▼

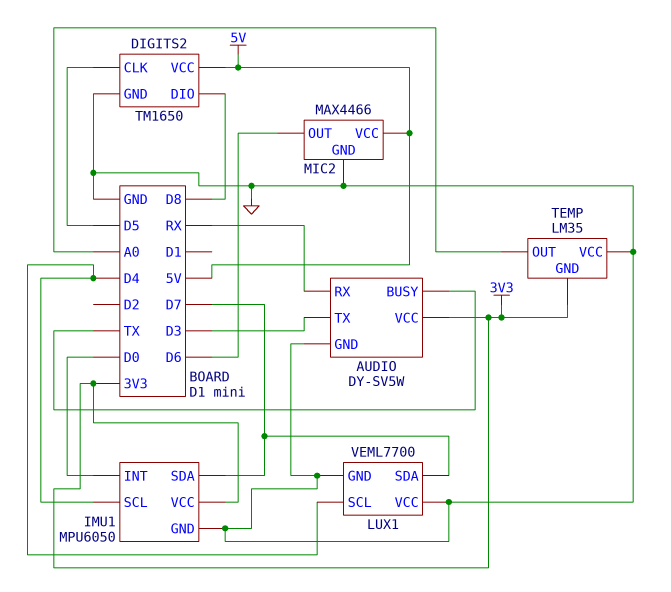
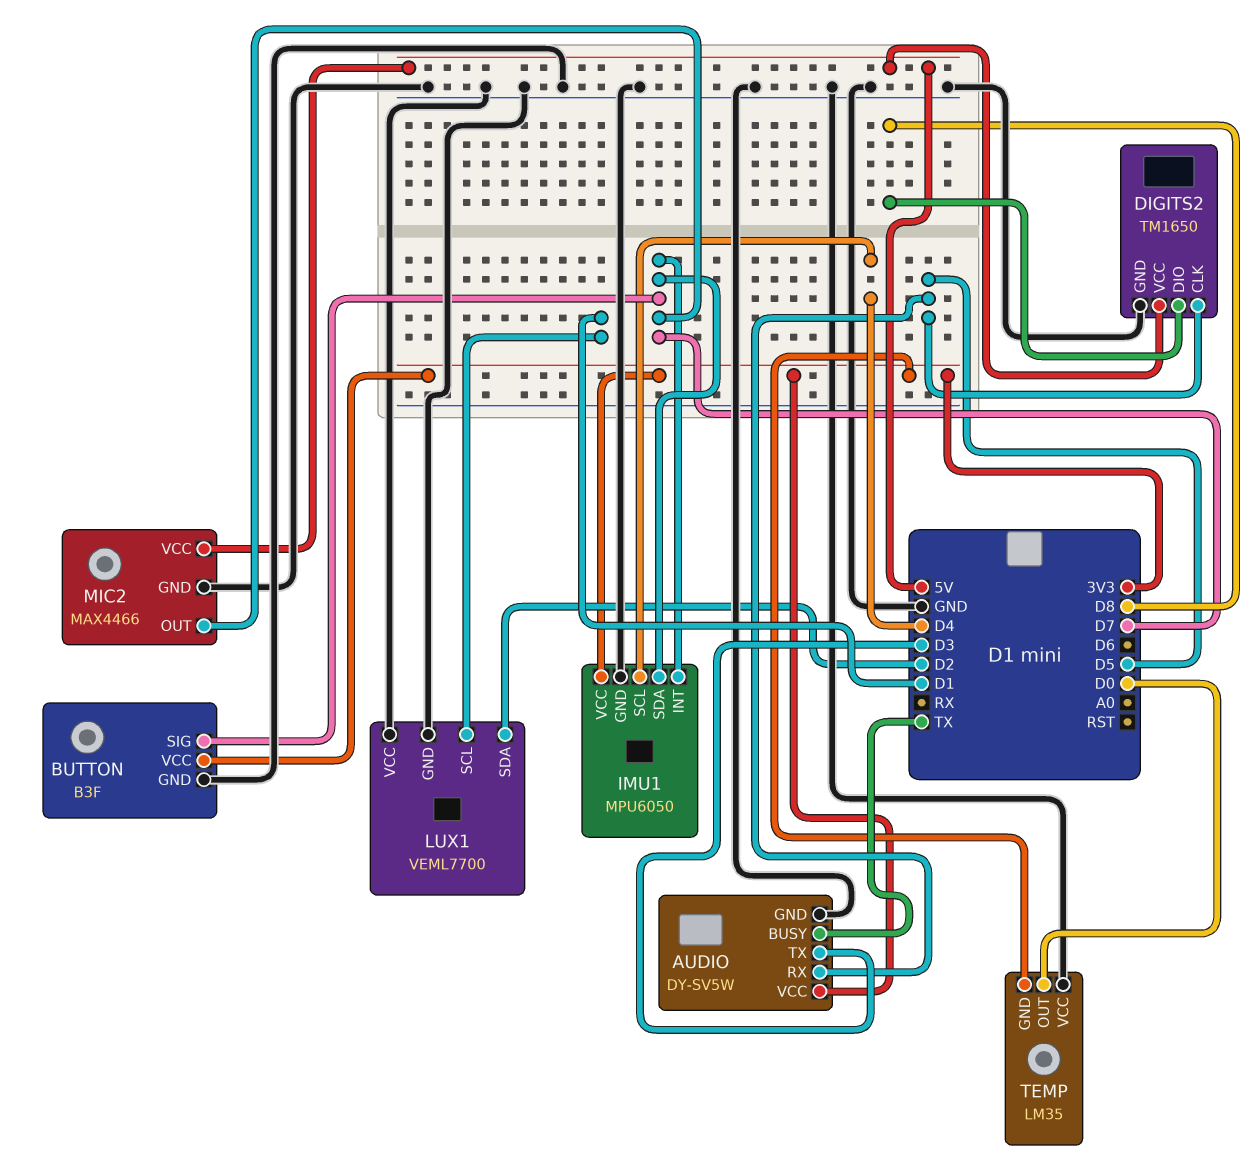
AUDIO pin RX: RX -> D5
BUTTON: none -> B3F
BUTTON pin GND: none -> GND
BUTTON pin SIG: none -> D7
BUTTON pin VCC: none -> 3V3
IMU1 pin INT: D0 -> D7
LUX1 pin SCL: D4 -> D1
LUX1 pin SDA: D7 -> D2
MIC2 pin OUT: D6 -> D7
TEMP pin OUT: A0 -> D0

▲

▶ **Problem requirements**: Output the records above verbatim. Pictures stay out.

▶ **Result for this exercise**:
AUDIO pin RX: RX -> D5
BUTTON: none -> B3F
BUTTON pin GND: none -> GND
BUTTON pin SIG: none -> D7
BUTTON pin VCC: none -> 3V3
IMU1 pin INT: D0 -> D7
LUX1 pin SCL: D4 -> D1
LUX1 pin SDA: D7 -> D2
MIC2 pin OUT: D6 -> D7
TEMP pin OUT: A0 -> D0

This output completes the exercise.